● **What you are asked to do**: Could you restate every line of the data word for word?

● **Data excerpt**:

^^^^^^^^

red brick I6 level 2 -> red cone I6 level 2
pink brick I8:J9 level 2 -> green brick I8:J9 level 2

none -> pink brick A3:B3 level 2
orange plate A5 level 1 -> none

^^^^^^^^

● **Your solution**:
red brick I6 level 2 -> red cone I6 level 2
pink brick I8:J9 level 2 -> green brick I8:J9 level 2

none -> pink brick A3:B3 level 2
orange plate A5 level 1 -> none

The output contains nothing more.